WORK TO COMPLETE. The answer must consist of every line below that contains the word "yellow".

DATA SHOWN.
────────────────

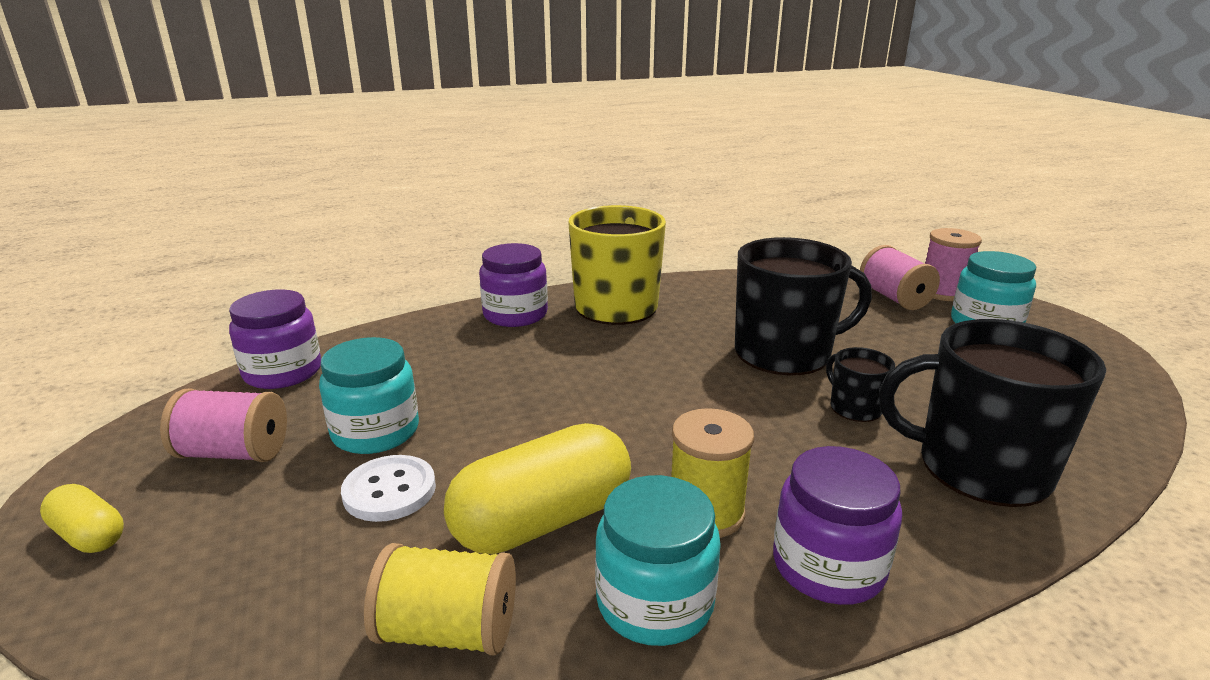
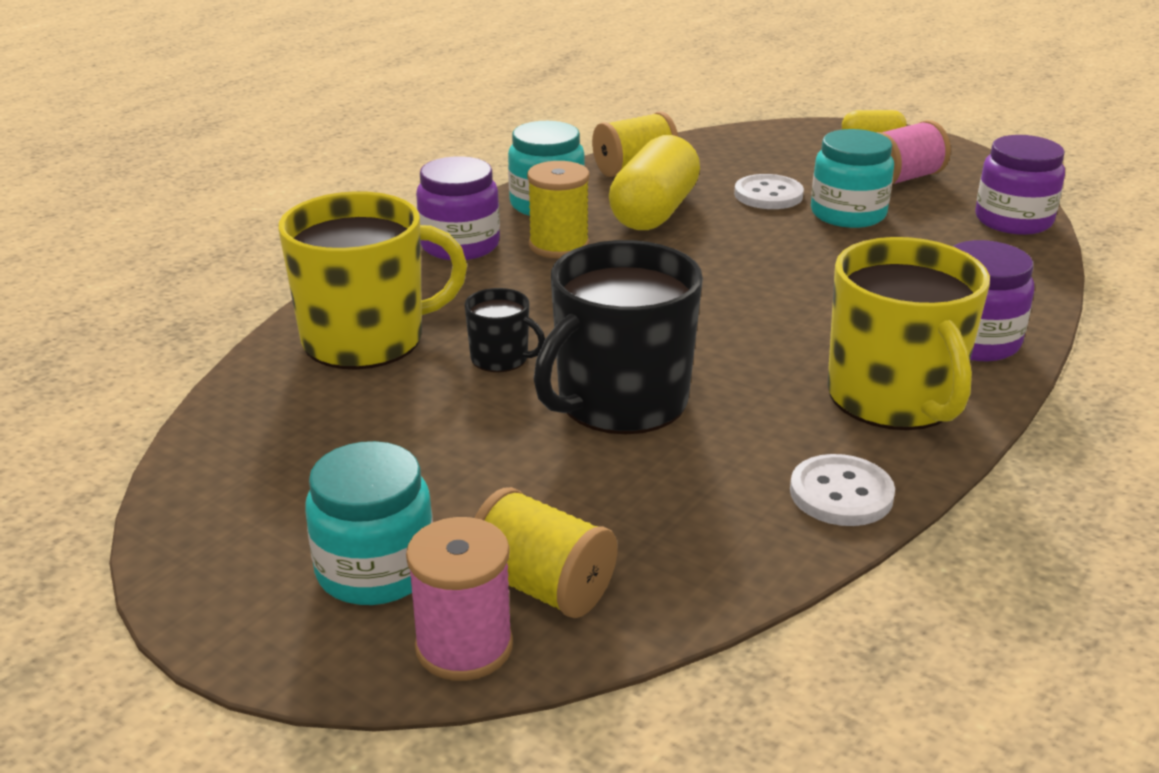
camera: 145 degrees right, 5 degrees up
(710, 286) = (841, 494): none -> white button
(894, 298) = (542, 586): pink spool -> yellow spool
(980, 468) = (366, 339): black mug -> yellow mug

────────────────

ANSWER BOX.
(894, 298) = (542, 586): pink spool -> yellow spool
(980, 468) = (366, 339): black mug -> yellow mug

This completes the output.